Exercise: Please reproduce all of the rows below word for word, leaving the pictures out.

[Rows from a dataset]

= Beginning of Section =

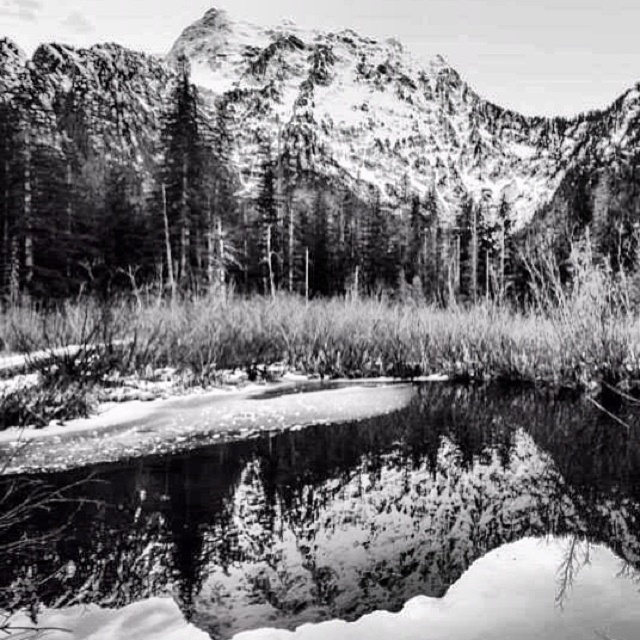
Does rugged stone mountain at upper center come behind smooth ice at center?

Yes.

Is rugged stone mountain at upper center wider than smooth ice at center?

Yes.

Which is behind, point (22, 179) or point (406, 452)?

Positioned behind is point (22, 179).

Image resolution: width=640 pixels, height=640 pixels. What are the coordinates of `rugged stone mountain at upper center` in the screenshot? It's located at (291, 168).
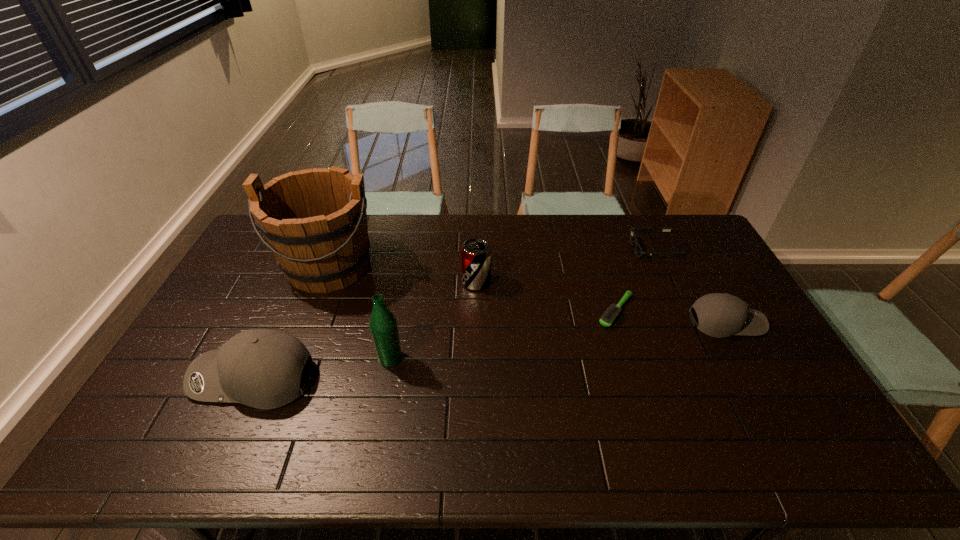
Please determine a free point for an extra baseball_cap to ensure balance. Please provide its 2D coordinates. Your answer should be formatted as a tuple, i.e. [(x, y)], where the tuple contains the x and y coordinates of a point satisfying the conditions above.

[(504, 348)]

= End of Section =

Exercise result:
Does rugged stone mountain at upper center come behind smooth ice at center?

Yes.

Is rugged stone mountain at upper center wider than smooth ice at center?

Yes.

Which is behind, point (22, 179) or point (406, 452)?

Positioned behind is point (22, 179).

Image resolution: width=640 pixels, height=640 pixels. What are the coordinates of `rugged stone mountain at upper center` in the screenshot? It's located at (291, 168).
Please determine a free point for an extra baseball_cap to ensure balance. Please provide its 2D coordinates. Your answer should be formatted as a tuple, i.e. [(x, y)], where the tuple contains the x and y coordinates of a point satisfying the conditions above.

[(504, 348)]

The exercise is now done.